#### [WHAT THE TASK REQUIRES]
Out of the material that follows, write out exactly the lines from the line with "GPS pin TX: D19 -> VP" to the line with "JOY pin VRY: D35 -> D32", both ends included, and no others.

#### [INFORMATION PROVIDED]
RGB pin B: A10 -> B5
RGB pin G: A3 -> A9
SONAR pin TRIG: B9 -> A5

--

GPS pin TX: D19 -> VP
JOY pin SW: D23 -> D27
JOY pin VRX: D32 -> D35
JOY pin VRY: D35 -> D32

#### [ANSWER BOX]
GPS pin TX: D19 -> VP
JOY pin SW: D23 -> D27
JOY pin VRX: D32 -> D35
JOY pin VRY: D35 -> D32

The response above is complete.